> [PROBLEM STATEMENT]: Omit every picture. Return all other data as it stands.

(Beginning of SOURCE MATERIAL)

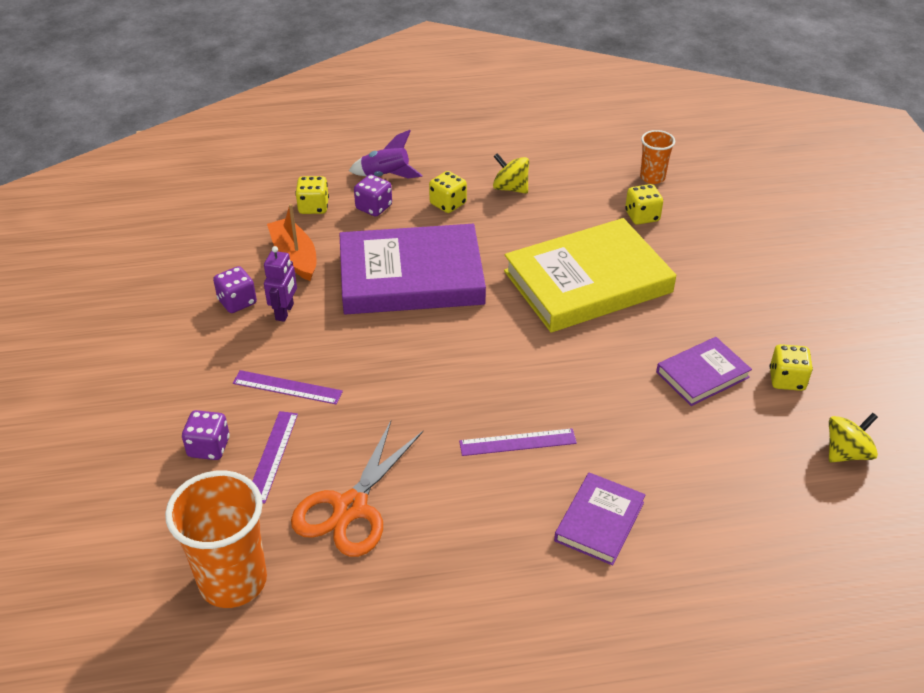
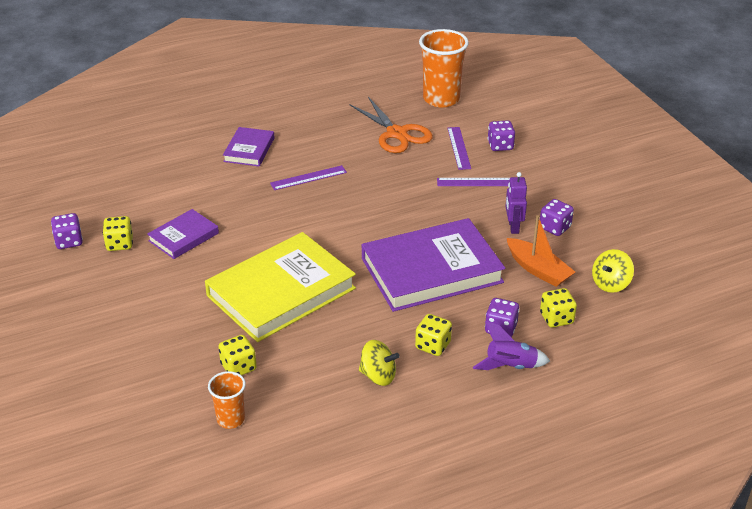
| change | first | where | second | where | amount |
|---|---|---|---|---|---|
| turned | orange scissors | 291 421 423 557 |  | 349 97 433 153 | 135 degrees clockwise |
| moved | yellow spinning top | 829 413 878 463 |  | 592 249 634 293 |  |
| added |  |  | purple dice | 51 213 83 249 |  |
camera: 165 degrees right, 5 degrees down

(End of SOURCE MATERIAL)

> [REPLY TO THE TASK]:
| change | first | where | second | where | amount |
|---|---|---|---|---|---|
| turned | orange scissors | 291 421 423 557 |  | 349 97 433 153 | 135 degrees clockwise |
| moved | yellow spinning top | 829 413 878 463 |  | 592 249 634 293 |  |
| added |  |  | purple dice | 51 213 83 249 |  |
camera: 165 degrees right, 5 degrees down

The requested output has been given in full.